> Problem to work on
What is needed is an exact transcription of the line containing "(201, 176) = (679, 154): brown" and every line after it through the end of the entries below, with no pictures.

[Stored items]
▶

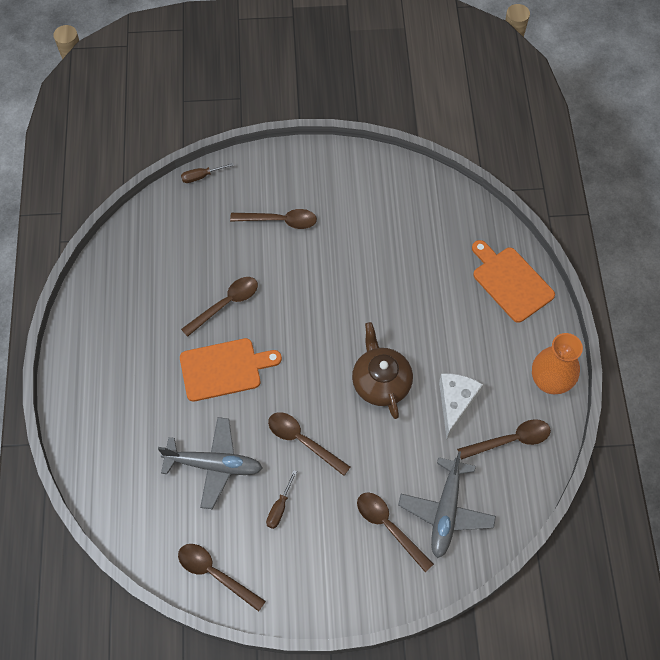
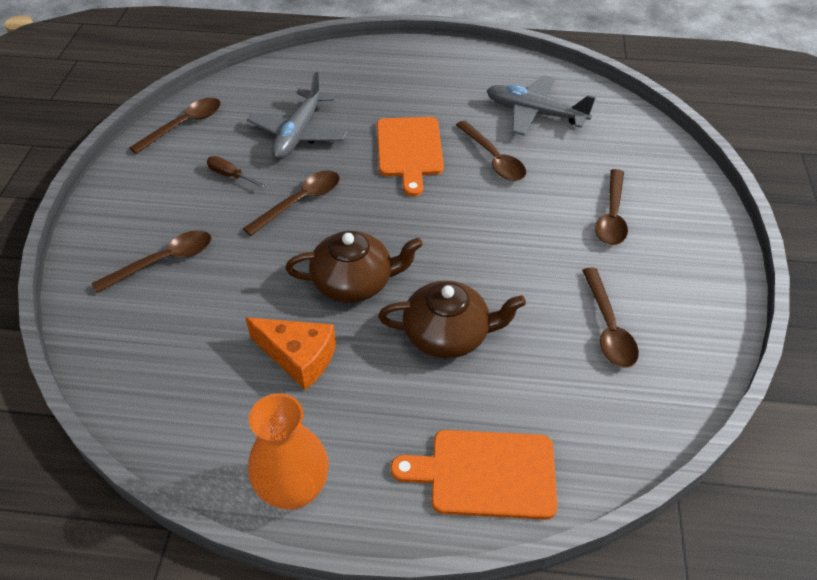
camera: 100 degrees right, 15 degrees down
(201, 176) = (679, 154): brown screwdriver -> none
(414, 314) = (448, 335): none -> brown teapot
(446, 512) = (155, 319): grey plane -> grey plane (534, 113)
(455, 403) = (298, 357): white cheese -> orange cheese
(510, 282) = (485, 474): orange cutting board -> orange cutting board turned 150 degrees counterclockwise
(510, 440) = (220, 412): brown spoon -> brown spoon (608, 327)

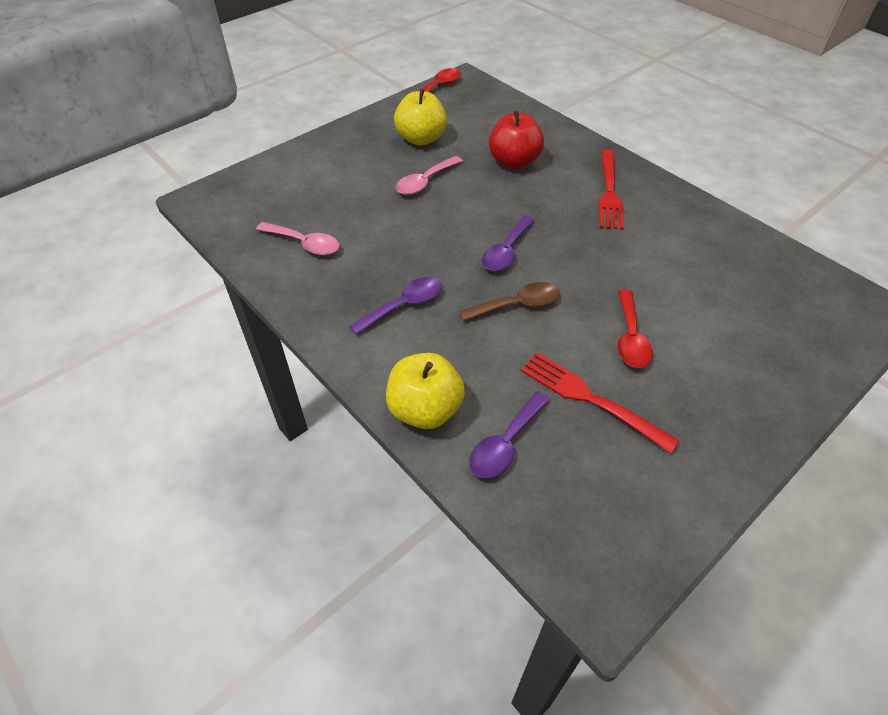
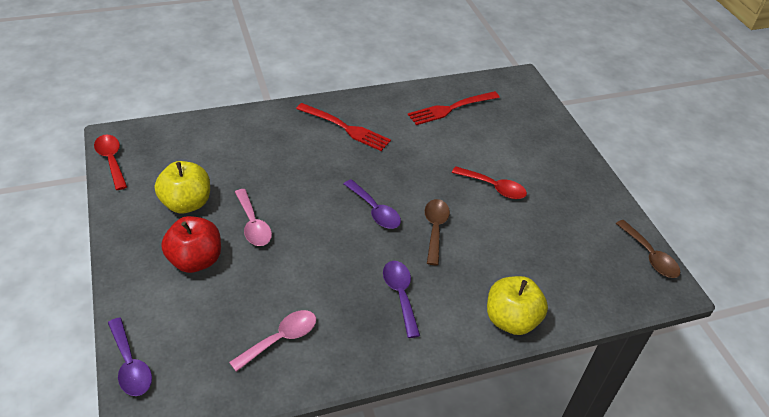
camera: 70 degrees left, 5 degrees down
(505, 443) = (556, 287): purple spoon -> purple spoon (130, 365)
(514, 161) = (269, 160): red apple -> red apple (195, 260)
(590, 399) = (536, 230): red fork -> red fork (451, 108)
(648, 552) = (650, 256): none -> brown spoon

◀

> Solution to the exercise
(201, 176) = (679, 154): brown screwdriver -> none
(414, 314) = (448, 335): none -> brown teapot
(446, 512) = (155, 319): grey plane -> grey plane (534, 113)
(455, 403) = (298, 357): white cheese -> orange cheese
(510, 282) = (485, 474): orange cutting board -> orange cutting board turned 150 degrees counterclockwise
(510, 440) = (220, 412): brown spoon -> brown spoon (608, 327)

camera: 70 degrees left, 5 degrees down
(505, 443) = (556, 287): purple spoon -> purple spoon (130, 365)
(514, 161) = (269, 160): red apple -> red apple (195, 260)
(590, 399) = (536, 230): red fork -> red fork (451, 108)
(648, 552) = (650, 256): none -> brown spoon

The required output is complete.